↓↓↓

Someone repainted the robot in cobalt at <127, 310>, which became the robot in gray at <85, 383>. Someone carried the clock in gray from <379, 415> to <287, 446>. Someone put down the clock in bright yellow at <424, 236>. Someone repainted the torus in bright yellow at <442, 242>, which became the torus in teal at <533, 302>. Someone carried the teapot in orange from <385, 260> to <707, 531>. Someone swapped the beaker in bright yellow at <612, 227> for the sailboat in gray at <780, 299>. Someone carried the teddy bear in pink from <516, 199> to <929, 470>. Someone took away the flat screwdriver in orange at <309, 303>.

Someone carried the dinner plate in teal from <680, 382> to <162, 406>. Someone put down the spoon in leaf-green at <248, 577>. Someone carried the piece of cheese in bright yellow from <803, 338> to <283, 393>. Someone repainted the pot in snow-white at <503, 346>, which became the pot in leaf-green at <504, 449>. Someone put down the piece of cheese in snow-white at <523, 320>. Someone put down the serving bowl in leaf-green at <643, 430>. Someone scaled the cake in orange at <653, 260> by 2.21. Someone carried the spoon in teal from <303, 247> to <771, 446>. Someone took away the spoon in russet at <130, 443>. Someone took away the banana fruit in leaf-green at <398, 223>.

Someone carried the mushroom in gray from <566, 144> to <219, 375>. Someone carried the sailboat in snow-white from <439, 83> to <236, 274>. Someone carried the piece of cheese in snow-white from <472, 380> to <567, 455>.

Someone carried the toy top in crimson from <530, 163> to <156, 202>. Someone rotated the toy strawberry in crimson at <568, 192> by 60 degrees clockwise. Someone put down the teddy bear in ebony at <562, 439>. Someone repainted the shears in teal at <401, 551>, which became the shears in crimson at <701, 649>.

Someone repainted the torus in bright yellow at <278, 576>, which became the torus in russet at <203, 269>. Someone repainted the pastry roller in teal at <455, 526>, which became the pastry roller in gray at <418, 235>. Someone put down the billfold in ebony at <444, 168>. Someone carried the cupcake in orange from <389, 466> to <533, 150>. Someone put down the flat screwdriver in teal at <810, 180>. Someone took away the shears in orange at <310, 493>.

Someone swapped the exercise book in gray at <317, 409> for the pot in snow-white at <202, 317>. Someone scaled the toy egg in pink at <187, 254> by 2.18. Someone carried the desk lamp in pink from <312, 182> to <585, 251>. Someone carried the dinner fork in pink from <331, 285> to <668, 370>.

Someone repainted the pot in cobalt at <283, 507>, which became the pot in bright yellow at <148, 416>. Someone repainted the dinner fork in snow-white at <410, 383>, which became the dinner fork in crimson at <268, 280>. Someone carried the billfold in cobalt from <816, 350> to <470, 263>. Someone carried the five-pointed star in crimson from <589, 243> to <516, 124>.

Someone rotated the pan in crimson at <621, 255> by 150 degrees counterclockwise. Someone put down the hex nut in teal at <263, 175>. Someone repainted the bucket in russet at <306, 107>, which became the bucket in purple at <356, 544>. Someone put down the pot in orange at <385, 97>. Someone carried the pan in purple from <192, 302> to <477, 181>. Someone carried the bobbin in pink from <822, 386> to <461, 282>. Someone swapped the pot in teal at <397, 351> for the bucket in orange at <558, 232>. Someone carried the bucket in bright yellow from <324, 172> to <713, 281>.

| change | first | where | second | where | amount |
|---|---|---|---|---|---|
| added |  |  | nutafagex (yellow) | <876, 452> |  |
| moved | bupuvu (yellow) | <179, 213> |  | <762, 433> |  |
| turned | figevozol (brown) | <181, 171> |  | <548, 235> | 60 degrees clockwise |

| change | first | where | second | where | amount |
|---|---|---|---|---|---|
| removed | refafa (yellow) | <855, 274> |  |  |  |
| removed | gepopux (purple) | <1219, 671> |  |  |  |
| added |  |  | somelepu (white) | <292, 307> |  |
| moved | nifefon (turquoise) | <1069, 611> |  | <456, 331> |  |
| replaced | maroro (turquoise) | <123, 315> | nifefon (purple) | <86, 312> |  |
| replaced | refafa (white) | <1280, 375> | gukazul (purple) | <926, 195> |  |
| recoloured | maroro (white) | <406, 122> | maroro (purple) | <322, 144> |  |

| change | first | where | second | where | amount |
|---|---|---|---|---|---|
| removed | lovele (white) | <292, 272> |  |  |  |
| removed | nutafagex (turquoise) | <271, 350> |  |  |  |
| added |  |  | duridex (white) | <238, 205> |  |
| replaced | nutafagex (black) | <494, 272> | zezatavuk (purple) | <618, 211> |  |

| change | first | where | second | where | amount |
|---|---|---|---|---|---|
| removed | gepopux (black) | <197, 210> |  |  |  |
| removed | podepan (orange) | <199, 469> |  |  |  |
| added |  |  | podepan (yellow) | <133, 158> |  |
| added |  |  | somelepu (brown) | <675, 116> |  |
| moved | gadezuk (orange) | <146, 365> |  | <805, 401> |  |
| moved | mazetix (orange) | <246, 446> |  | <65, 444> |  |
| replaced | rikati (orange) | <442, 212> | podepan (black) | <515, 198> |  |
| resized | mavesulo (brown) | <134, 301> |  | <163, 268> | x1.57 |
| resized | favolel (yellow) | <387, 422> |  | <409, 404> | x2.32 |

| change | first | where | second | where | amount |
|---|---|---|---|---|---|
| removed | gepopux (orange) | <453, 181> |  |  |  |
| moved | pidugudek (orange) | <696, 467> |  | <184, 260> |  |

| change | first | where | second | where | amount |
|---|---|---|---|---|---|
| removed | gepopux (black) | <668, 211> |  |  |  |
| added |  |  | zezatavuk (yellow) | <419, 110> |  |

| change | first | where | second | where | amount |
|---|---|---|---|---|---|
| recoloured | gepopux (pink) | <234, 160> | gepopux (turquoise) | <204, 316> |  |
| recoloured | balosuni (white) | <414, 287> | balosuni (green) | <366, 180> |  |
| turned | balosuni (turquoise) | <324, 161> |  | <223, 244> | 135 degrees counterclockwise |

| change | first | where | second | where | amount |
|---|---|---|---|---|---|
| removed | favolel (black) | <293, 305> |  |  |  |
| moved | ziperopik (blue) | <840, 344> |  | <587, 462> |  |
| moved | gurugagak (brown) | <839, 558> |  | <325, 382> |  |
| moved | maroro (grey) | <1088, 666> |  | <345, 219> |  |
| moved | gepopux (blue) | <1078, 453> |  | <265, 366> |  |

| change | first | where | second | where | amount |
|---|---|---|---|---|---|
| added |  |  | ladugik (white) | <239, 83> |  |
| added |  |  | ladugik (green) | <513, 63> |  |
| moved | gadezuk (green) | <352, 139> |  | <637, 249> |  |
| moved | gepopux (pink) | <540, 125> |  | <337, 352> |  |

↑↑↑

— WORK TO BE COMPLETED —
Line by line, repeat the listing exactly as written.

— RESPONSE TO THE TASK —
Someone repainted the robot in cobalt at <127, 310>, which became the robot in gray at <85, 383>. Someone carried the clock in gray from <379, 415> to <287, 446>. Someone put down the clock in bright yellow at <424, 236>. Someone repainted the torus in bright yellow at <442, 242>, which became the torus in teal at <533, 302>. Someone carried the teapot in orange from <385, 260> to <707, 531>. Someone swapped the beaker in bright yellow at <612, 227> for the sailboat in gray at <780, 299>. Someone carried the teddy bear in pink from <516, 199> to <929, 470>. Someone took away the flat screwdriver in orange at <309, 303>.

Someone carried the dinner plate in teal from <680, 382> to <162, 406>. Someone put down the spoon in leaf-green at <248, 577>. Someone carried the piece of cheese in bright yellow from <803, 338> to <283, 393>. Someone repainted the pot in snow-white at <503, 346>, which became the pot in leaf-green at <504, 449>. Someone put down the piece of cheese in snow-white at <523, 320>. Someone put down the serving bowl in leaf-green at <643, 430>. Someone scaled the cake in orange at <653, 260> by 2.21. Someone carried the spoon in teal from <303, 247> to <771, 446>. Someone took away the spoon in russet at <130, 443>. Someone took away the banana fruit in leaf-green at <398, 223>.

Someone carried the mushroom in gray from <566, 144> to <219, 375>. Someone carried the sailboat in snow-white from <439, 83> to <236, 274>. Someone carried the piece of cheese in snow-white from <472, 380> to <567, 455>.

Someone carried the toy top in crimson from <530, 163> to <156, 202>. Someone rotated the toy strawberry in crimson at <568, 192> by 60 degrees clockwise. Someone put down the teddy bear in ebony at <562, 439>. Someone repainted the shears in teal at <401, 551>, which became the shears in crimson at <701, 649>.

Someone repainted the torus in bright yellow at <278, 576>, which became the torus in russet at <203, 269>. Someone repainted the pastry roller in teal at <455, 526>, which became the pastry roller in gray at <418, 235>. Someone put down the billfold in ebony at <444, 168>. Someone carried the cupcake in orange from <389, 466> to <533, 150>. Someone put down the flat screwdriver in teal at <810, 180>. Someone took away the shears in orange at <310, 493>.

Someone swapped the exercise book in gray at <317, 409> for the pot in snow-white at <202, 317>. Someone scaled the toy egg in pink at <187, 254> by 2.18. Someone carried the desk lamp in pink from <312, 182> to <585, 251>. Someone carried the dinner fork in pink from <331, 285> to <668, 370>.

Someone repainted the pot in cobalt at <283, 507>, which became the pot in bright yellow at <148, 416>. Someone repainted the dinner fork in snow-white at <410, 383>, which became the dinner fork in crimson at <268, 280>. Someone carried the billfold in cobalt from <816, 350> to <470, 263>. Someone carried the five-pointed star in crimson from <589, 243> to <516, 124>.

Someone rotated the pan in crimson at <621, 255> by 150 degrees counterclockwise. Someone put down the hex nut in teal at <263, 175>. Someone repainted the bucket in russet at <306, 107>, which became the bucket in purple at <356, 544>. Someone put down the pot in orange at <385, 97>. Someone carried the pan in purple from <192, 302> to <477, 181>. Someone carried the bobbin in pink from <822, 386> to <461, 282>. Someone swapped the pot in teal at <397, 351> for the bucket in orange at <558, 232>. Someone carried the bucket in bright yellow from <324, 172> to <713, 281>.

| change | first | where | second | where | amount |
|---|---|---|---|---|---|
| added |  |  | nutafagex (yellow) | <876, 452> |  |
| moved | bupuvu (yellow) | <179, 213> |  | <762, 433> |  |
| turned | figevozol (brown) | <181, 171> |  | <548, 235> | 60 degrees clockwise |

| change | first | where | second | where | amount |
|---|---|---|---|---|---|
| removed | refafa (yellow) | <855, 274> |  |  |  |
| removed | gepopux (purple) | <1219, 671> |  |  |  |
| added |  |  | somelepu (white) | <292, 307> |  |
| moved | nifefon (turquoise) | <1069, 611> |  | <456, 331> |  |
| replaced | maroro (turquoise) | <123, 315> | nifefon (purple) | <86, 312> |  |
| replaced | refafa (white) | <1280, 375> | gukazul (purple) | <926, 195> |  |
| recoloured | maroro (white) | <406, 122> | maroro (purple) | <322, 144> |  |

| change | first | where | second | where | amount |
|---|---|---|---|---|---|
| removed | lovele (white) | <292, 272> |  |  |  |
| removed | nutafagex (turquoise) | <271, 350> |  |  |  |
| added |  |  | duridex (white) | <238, 205> |  |
| replaced | nutafagex (black) | <494, 272> | zezatavuk (purple) | <618, 211> |  |

| change | first | where | second | where | amount |
|---|---|---|---|---|---|
| removed | gepopux (black) | <197, 210> |  |  |  |
| removed | podepan (orange) | <199, 469> |  |  |  |
| added |  |  | podepan (yellow) | <133, 158> |  |
| added |  |  | somelepu (brown) | <675, 116> |  |
| moved | gadezuk (orange) | <146, 365> |  | <805, 401> |  |
| moved | mazetix (orange) | <246, 446> |  | <65, 444> |  |
| replaced | rikati (orange) | <442, 212> | podepan (black) | <515, 198> |  |
| resized | mavesulo (brown) | <134, 301> |  | <163, 268> | x1.57 |
| resized | favolel (yellow) | <387, 422> |  | <409, 404> | x2.32 |

| change | first | where | second | where | amount |
|---|---|---|---|---|---|
| removed | gepopux (orange) | <453, 181> |  |  |  |
| moved | pidugudek (orange) | <696, 467> |  | <184, 260> |  |

| change | first | where | second | where | amount |
|---|---|---|---|---|---|
| removed | gepopux (black) | <668, 211> |  |  |  |
| added |  |  | zezatavuk (yellow) | <419, 110> |  |

| change | first | where | second | where | amount |
|---|---|---|---|---|---|
| recoloured | gepopux (pink) | <234, 160> | gepopux (turquoise) | <204, 316> |  |
| recoloured | balosuni (white) | <414, 287> | balosuni (green) | <366, 180> |  |
| turned | balosuni (turquoise) | <324, 161> |  | <223, 244> | 135 degrees counterclockwise |

| change | first | where | second | where | amount |
|---|---|---|---|---|---|
| removed | favolel (black) | <293, 305> |  |  |  |
| moved | ziperopik (blue) | <840, 344> |  | <587, 462> |  |
| moved | gurugagak (brown) | <839, 558> |  | <325, 382> |  |
| moved | maroro (grey) | <1088, 666> |  | <345, 219> |  |
| moved | gepopux (blue) | <1078, 453> |  | <265, 366> |  |

| change | first | where | second | where | amount |
|---|---|---|---|---|---|
| added |  |  | ladugik (white) | <239, 83> |  |
| added |  |  | ladugik (green) | <513, 63> |  |
| moved | gadezuk (green) | <352, 139> |  | <637, 249> |  |
| moved | gepopux (pink) | <540, 125> |  | <337, 352> |  |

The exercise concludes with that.